[Object state change records]
···

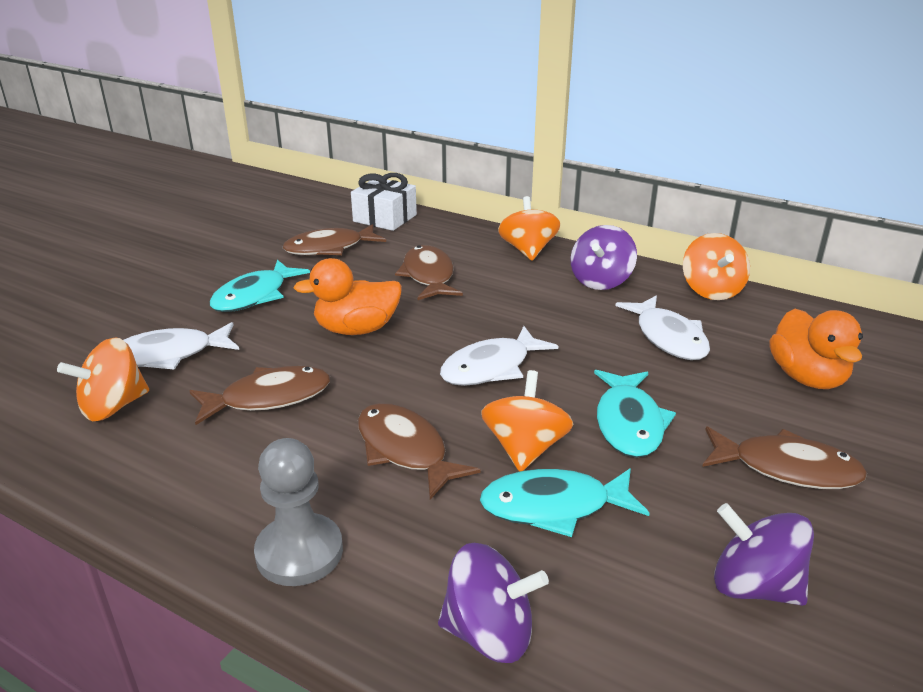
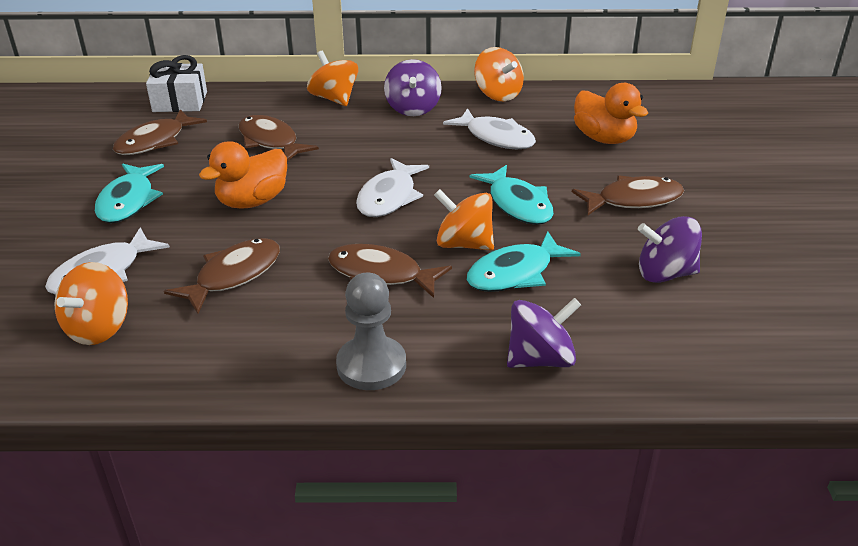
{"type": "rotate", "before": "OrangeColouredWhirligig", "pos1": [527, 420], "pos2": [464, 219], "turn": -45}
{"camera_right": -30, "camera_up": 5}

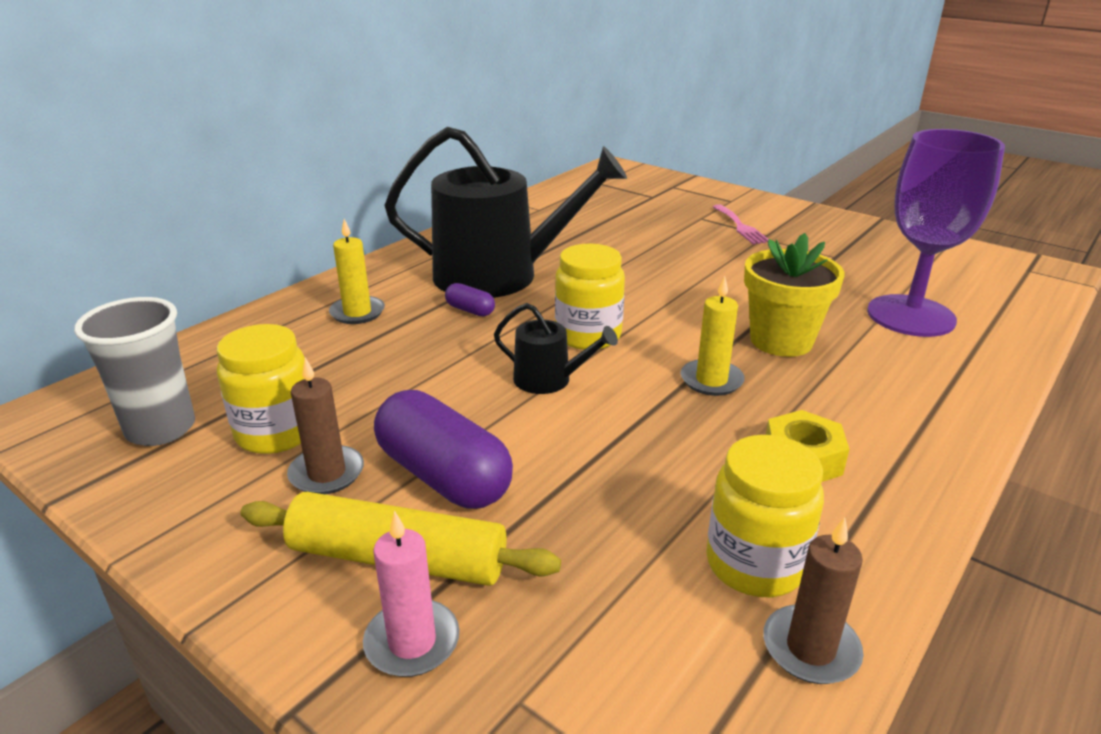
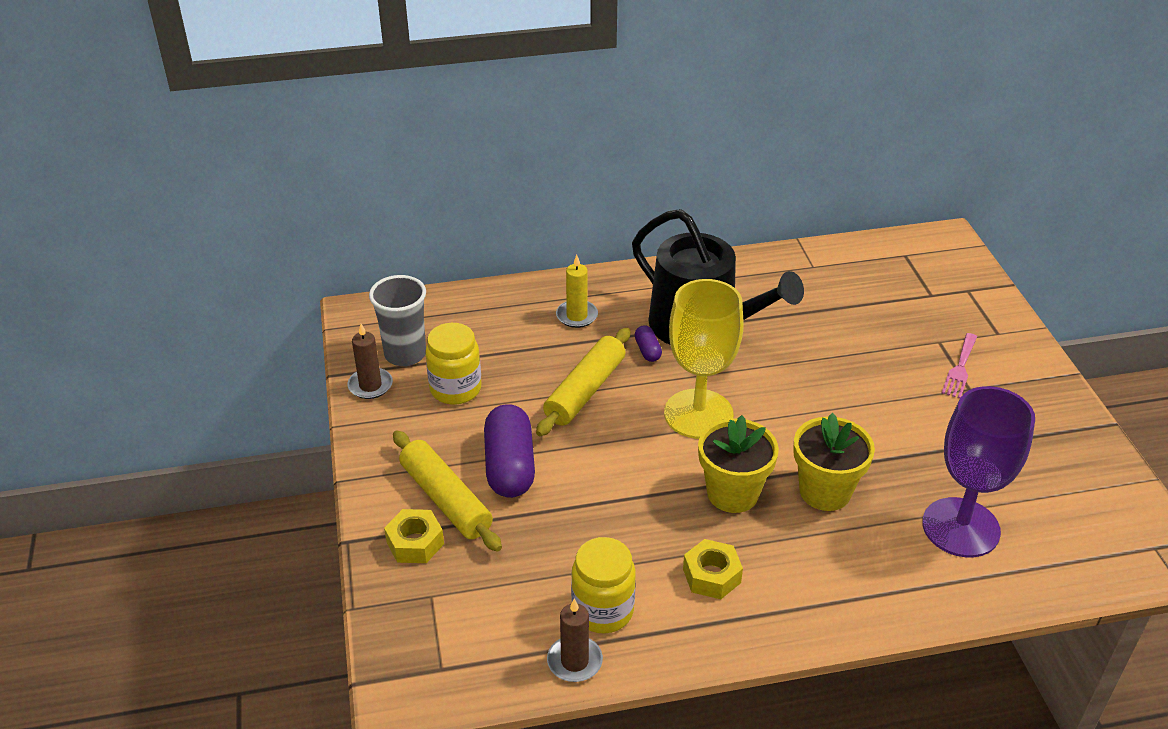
{"type": "move", "before": "BrownWaxCandle", "pos1": [325, 426], "pos2": [370, 361]}
{"type": "replace", "before": "RosePinkWaxCandle", "after": "YellowHexagonNut", "pos1": [411, 594], "pos2": [414, 536]}
{"type": "insert", "after": "YellowRollingPin", "pos2": [583, 382]}
{"type": "replace", "before": "YellowPreserveJar", "after": "YellowWineGlass", "pos1": [590, 297], "pos2": [704, 359]}
{"type": "replace", "before": "YellowWaxCandle", "after": "YellowPottedPlant", "pos1": [713, 336], "pos2": [738, 464]}
{"type": "delete", "before": "JetBlackWateringCan", "pos1": [556, 348]}
{"camera_right": 40, "camera_up": 10}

···

◆ **TASK PROMPT**
Your answer must be the records above, copied exactly, with no pictures.

◆ **TASK OUTPUT**
{"type": "rotate", "before": "OrangeColouredWhirligig", "pos1": [527, 420], "pos2": [464, 219], "turn": -45}
{"camera_right": -30, "camera_up": 5}

{"type": "move", "before": "BrownWaxCandle", "pos1": [325, 426], "pos2": [370, 361]}
{"type": "replace", "before": "RosePinkWaxCandle", "after": "YellowHexagonNut", "pos1": [411, 594], "pos2": [414, 536]}
{"type": "insert", "after": "YellowRollingPin", "pos2": [583, 382]}
{"type": "replace", "before": "YellowPreserveJar", "after": "YellowWineGlass", "pos1": [590, 297], "pos2": [704, 359]}
{"type": "replace", "before": "YellowWaxCandle", "after": "YellowPottedPlant", "pos1": [713, 336], "pos2": [738, 464]}
{"type": "delete", "before": "JetBlackWateringCan", "pos1": [556, 348]}
{"camera_right": 40, "camera_up": 10}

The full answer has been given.